## Records from a data collection
# # # # #
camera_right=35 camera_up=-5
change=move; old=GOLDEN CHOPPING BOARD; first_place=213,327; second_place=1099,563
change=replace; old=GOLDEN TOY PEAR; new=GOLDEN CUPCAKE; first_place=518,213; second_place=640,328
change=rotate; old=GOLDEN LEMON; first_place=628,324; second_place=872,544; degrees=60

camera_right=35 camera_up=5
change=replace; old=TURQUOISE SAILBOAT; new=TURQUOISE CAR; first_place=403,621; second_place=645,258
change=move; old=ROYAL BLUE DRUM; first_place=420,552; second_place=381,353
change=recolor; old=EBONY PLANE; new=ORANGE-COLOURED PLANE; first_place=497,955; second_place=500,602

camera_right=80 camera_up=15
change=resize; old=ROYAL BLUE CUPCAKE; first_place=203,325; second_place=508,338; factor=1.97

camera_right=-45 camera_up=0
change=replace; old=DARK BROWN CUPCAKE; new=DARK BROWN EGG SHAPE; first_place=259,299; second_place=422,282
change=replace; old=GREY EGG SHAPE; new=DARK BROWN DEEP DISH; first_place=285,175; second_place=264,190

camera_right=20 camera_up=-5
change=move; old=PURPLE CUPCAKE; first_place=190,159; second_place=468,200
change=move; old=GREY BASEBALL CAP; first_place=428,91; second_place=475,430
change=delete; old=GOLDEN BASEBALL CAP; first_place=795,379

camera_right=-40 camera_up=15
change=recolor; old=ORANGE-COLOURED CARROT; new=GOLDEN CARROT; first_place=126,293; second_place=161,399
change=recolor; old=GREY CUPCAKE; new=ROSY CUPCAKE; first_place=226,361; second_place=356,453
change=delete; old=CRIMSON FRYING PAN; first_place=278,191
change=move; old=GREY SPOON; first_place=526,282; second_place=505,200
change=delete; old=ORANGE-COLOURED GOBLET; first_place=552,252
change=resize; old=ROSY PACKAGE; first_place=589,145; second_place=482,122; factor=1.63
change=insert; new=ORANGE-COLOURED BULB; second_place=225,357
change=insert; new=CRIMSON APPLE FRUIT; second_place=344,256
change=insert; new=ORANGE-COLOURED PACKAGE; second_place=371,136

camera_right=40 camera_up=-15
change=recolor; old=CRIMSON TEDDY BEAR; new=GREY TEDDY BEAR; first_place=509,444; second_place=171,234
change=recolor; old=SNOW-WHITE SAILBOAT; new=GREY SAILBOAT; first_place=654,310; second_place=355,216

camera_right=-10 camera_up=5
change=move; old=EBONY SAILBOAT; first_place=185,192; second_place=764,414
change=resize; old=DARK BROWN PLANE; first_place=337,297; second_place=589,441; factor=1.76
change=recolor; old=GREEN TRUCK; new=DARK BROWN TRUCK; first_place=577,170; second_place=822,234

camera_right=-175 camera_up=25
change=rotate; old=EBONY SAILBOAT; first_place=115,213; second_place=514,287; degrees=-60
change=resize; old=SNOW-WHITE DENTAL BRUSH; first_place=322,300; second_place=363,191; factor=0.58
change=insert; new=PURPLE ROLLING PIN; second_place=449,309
# # # # #
Repeat word for word every line from the start of the entries to the line holding "change=replace; old=GOLDEN TOY", inclusive, and nothing else.

camera_right=35 camera_up=-5
change=move; old=GOLDEN CHOPPING BOARD; first_place=213,327; second_place=1099,563
change=replace; old=GOLDEN TOY PEAR; new=GOLDEN CUPCAKE; first_place=518,213; second_place=640,328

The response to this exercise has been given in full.